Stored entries
>>>>
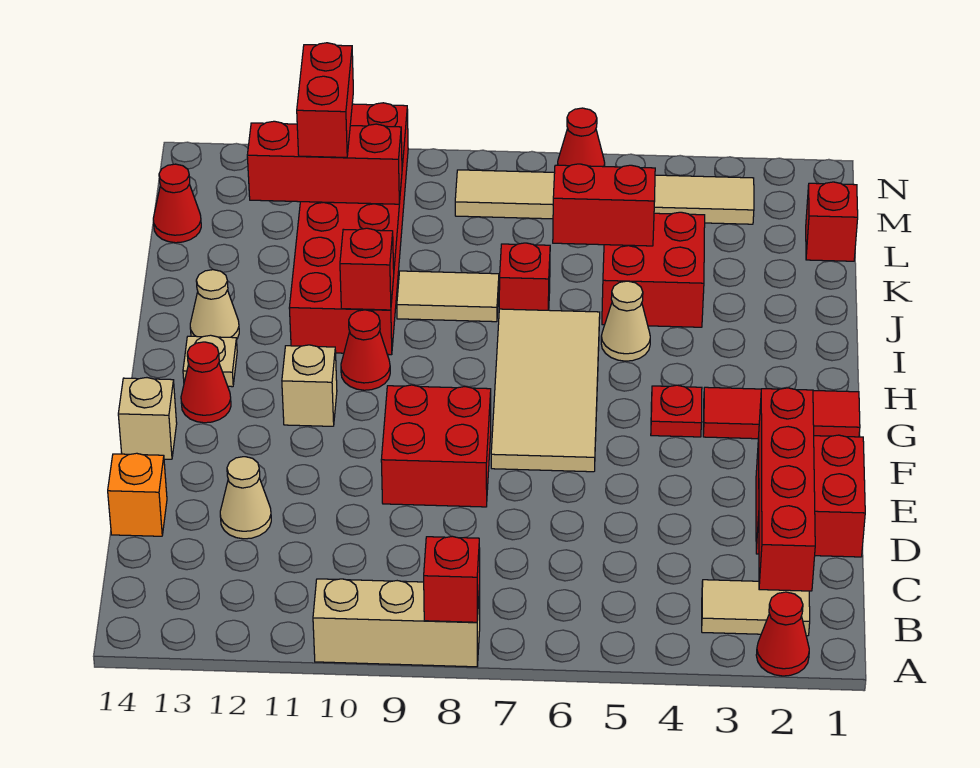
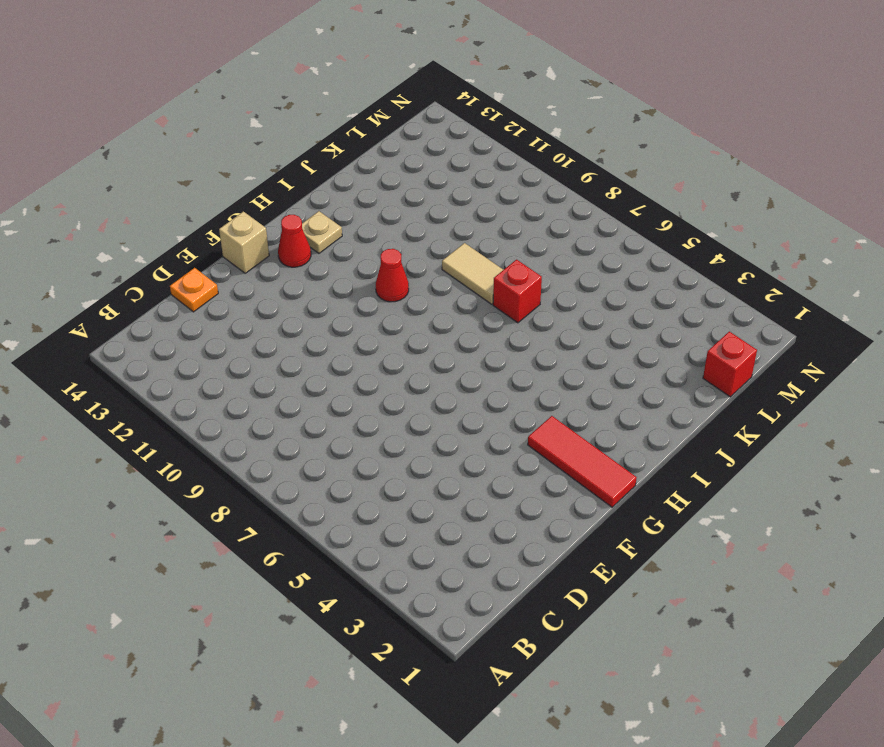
orange plate D14 level 1 -> orange brick D14 level 1
none -> red cone A2 level 1
none -> tan brick A8:A10 level 1
none -> tan tile B2:B3 level 1
none -> red brick D1:E2 level 1

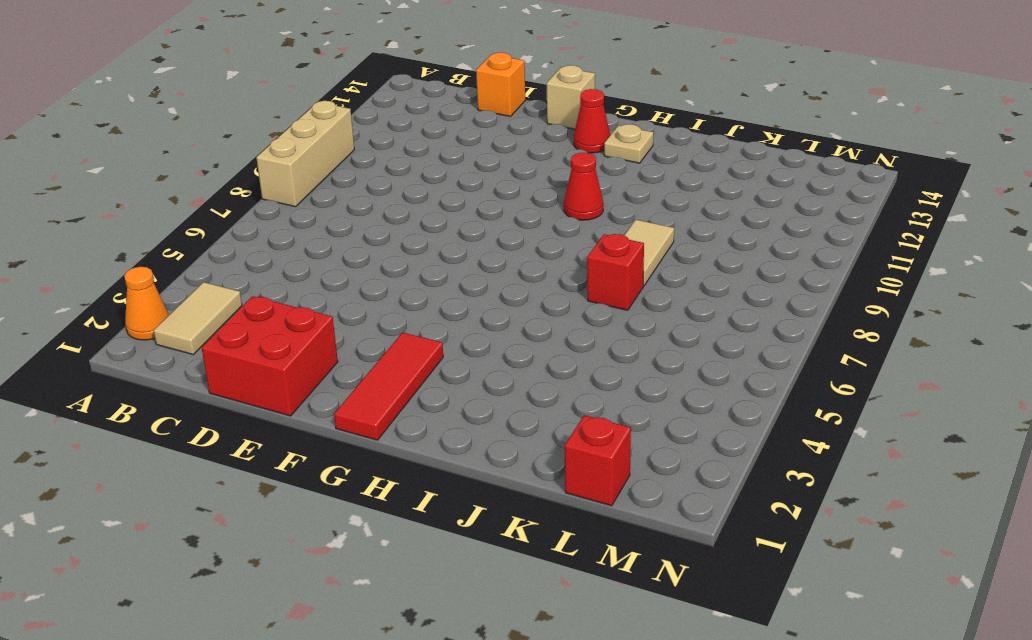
orange cone A2 level 1 -> red cone A2 level 1
none -> tan cone D12 level 1
none -> red brick E8:F9 level 1
none -> tan tile F6:I7 level 1
none -> red plate G4 level 1

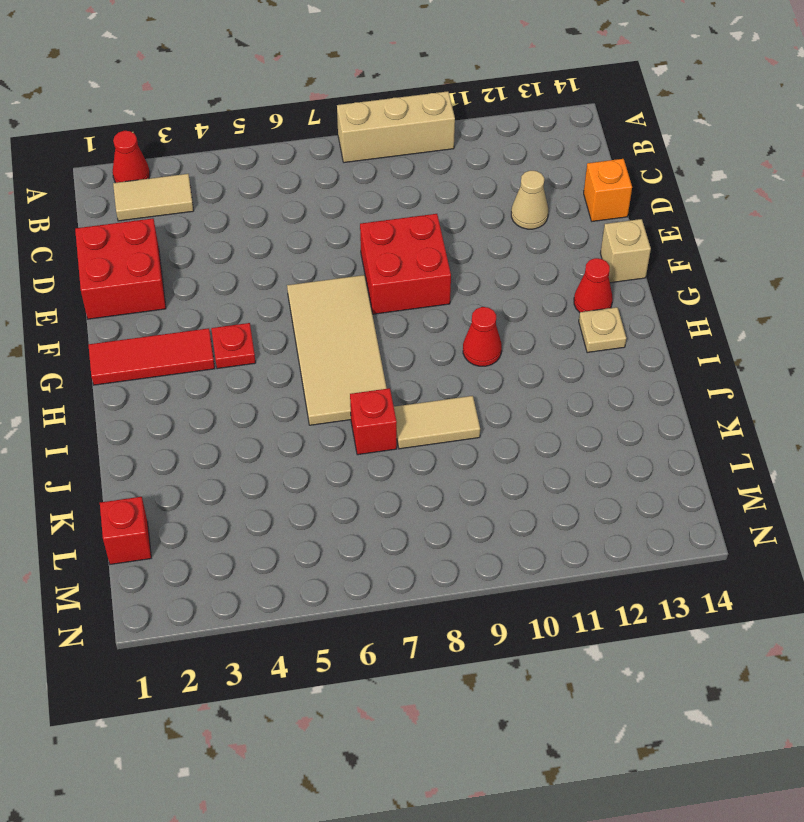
none -> tan brick G11 level 1
none -> tan cone I5 level 1
none -> red brick I10:N11 level 1
none -> tan cone I13 level 1

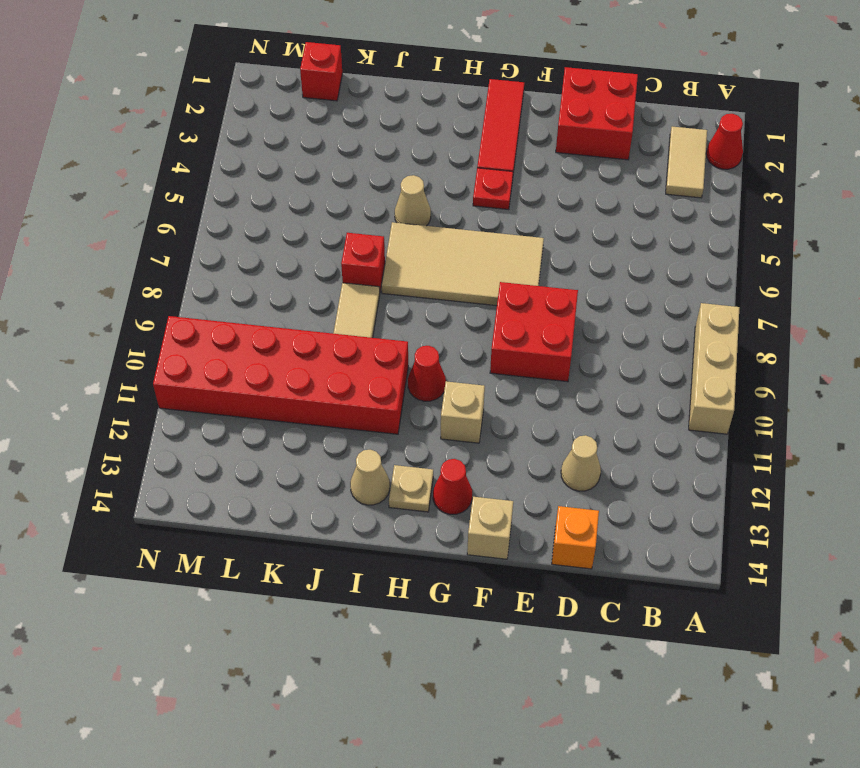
none -> red brick J4:K5 level 1
none -> red cone L14 level 1
none -> tan tile M3:M8 level 1
none -> red cone N6 level 1

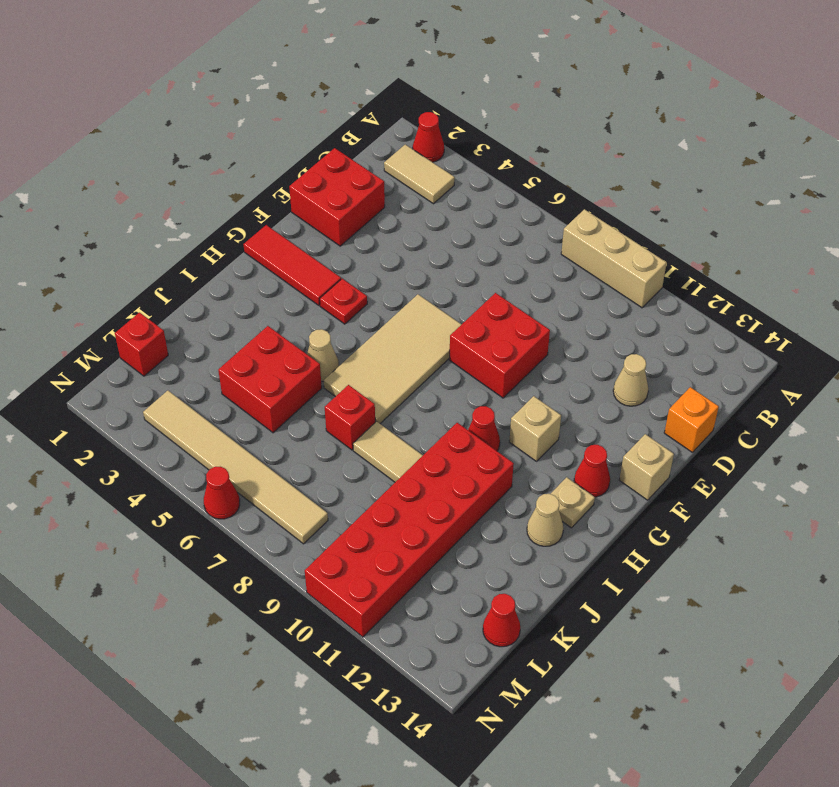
none -> red brick A8 level 2
none -> red brick B2:E2 level 2
none -> red brick I10 level 2
none -> red brick K5:K6 level 2

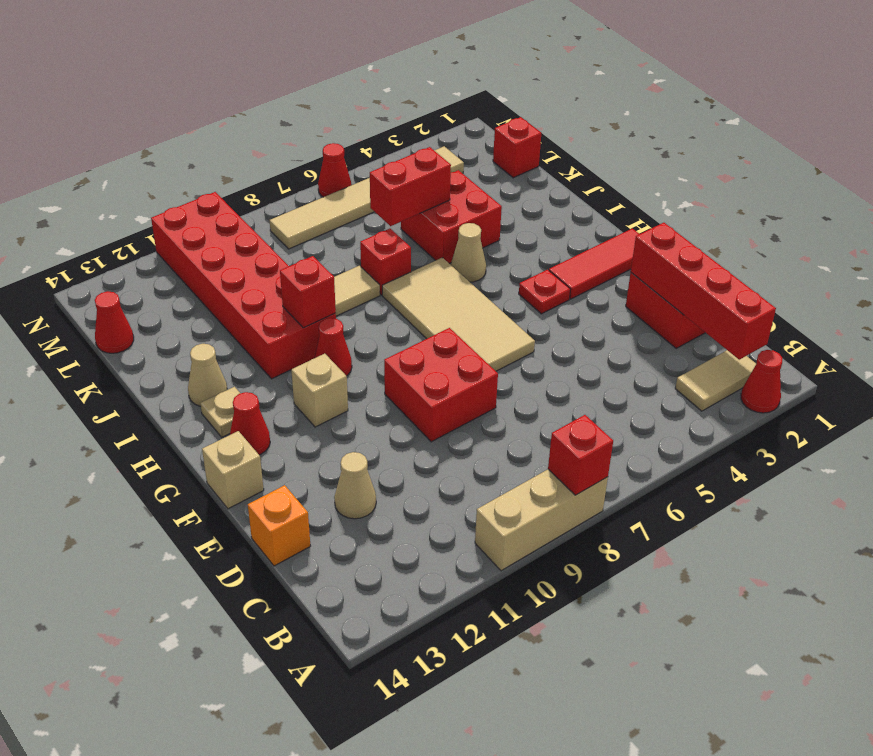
none -> red brick L10:L12 level 2
none -> red brick L11:M11 level 3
<<<<
▶ _Problem_: Repeat every entry above word for word, and include no pictures.

▶ _Result of the exercise_:
orange plate D14 level 1 -> orange brick D14 level 1
none -> red cone A2 level 1
none -> tan brick A8:A10 level 1
none -> tan tile B2:B3 level 1
none -> red brick D1:E2 level 1

orange cone A2 level 1 -> red cone A2 level 1
none -> tan cone D12 level 1
none -> red brick E8:F9 level 1
none -> tan tile F6:I7 level 1
none -> red plate G4 level 1

none -> tan brick G11 level 1
none -> tan cone I5 level 1
none -> red brick I10:N11 level 1
none -> tan cone I13 level 1

none -> red brick J4:K5 level 1
none -> red cone L14 level 1
none -> tan tile M3:M8 level 1
none -> red cone N6 level 1

none -> red brick A8 level 2
none -> red brick B2:E2 level 2
none -> red brick I10 level 2
none -> red brick K5:K6 level 2

none -> red brick L10:L12 level 2
none -> red brick L11:M11 level 3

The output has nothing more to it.